RECORDED INFORMATION: Begin
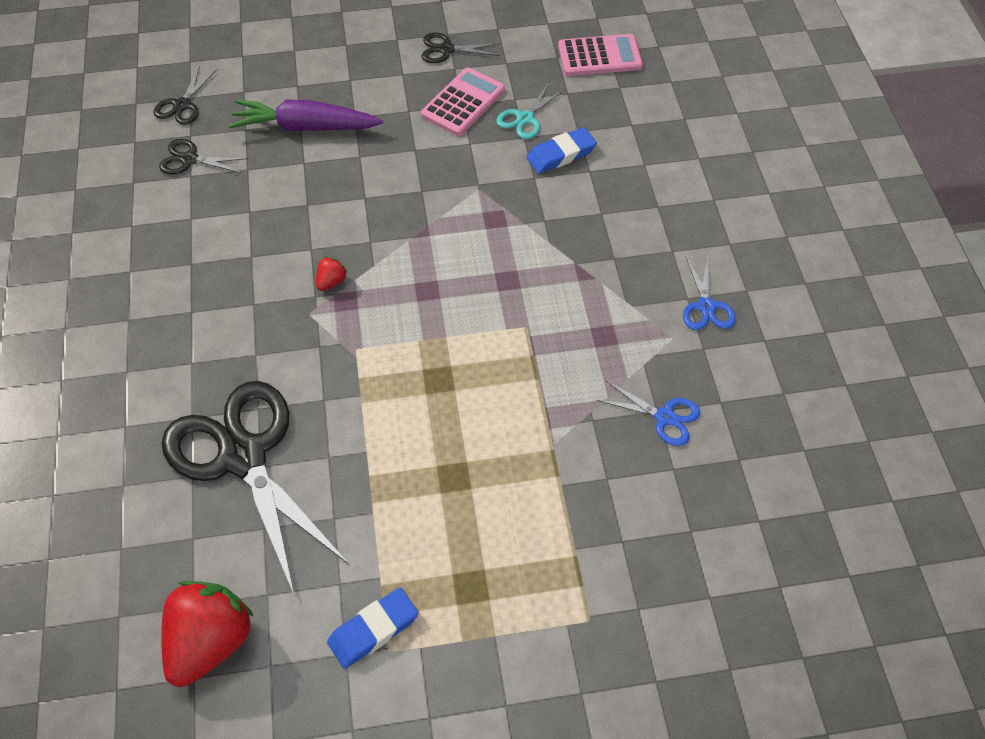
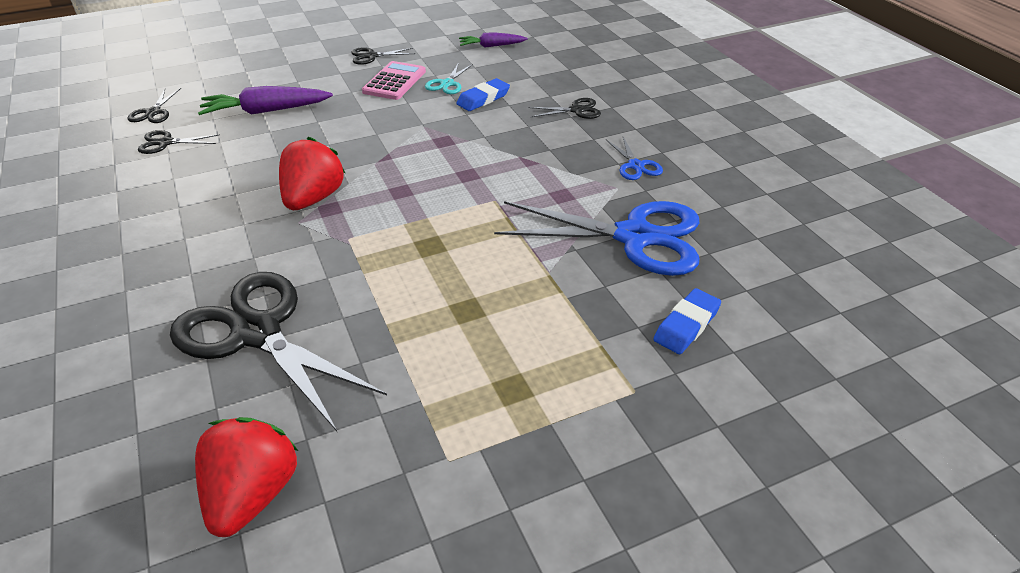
camera: 15 degrees left, 15 degrees down
(331, 282) = (313, 198): red strawberry -> red strawberry, size x2.34
(373, 630) = (427, 445): blue eraser -> blue eraser (686, 325)
(599, 56) = (491, 46): pink calculator -> purple carrot
(664, 417) = (635, 237): blue scissors -> blue scissors, size x2.29
(668, 197) = (576, 110): none -> black scissors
RECORDED INFORMATION: End
Set the entries down again exactly. Do not include the images.

camera: 15 degrees left, 15 degrees down
(331, 282) = (313, 198): red strawberry -> red strawberry, size x2.34
(373, 630) = (427, 445): blue eraser -> blue eraser (686, 325)
(599, 56) = (491, 46): pink calculator -> purple carrot
(664, 417) = (635, 237): blue scissors -> blue scissors, size x2.29
(668, 197) = (576, 110): none -> black scissors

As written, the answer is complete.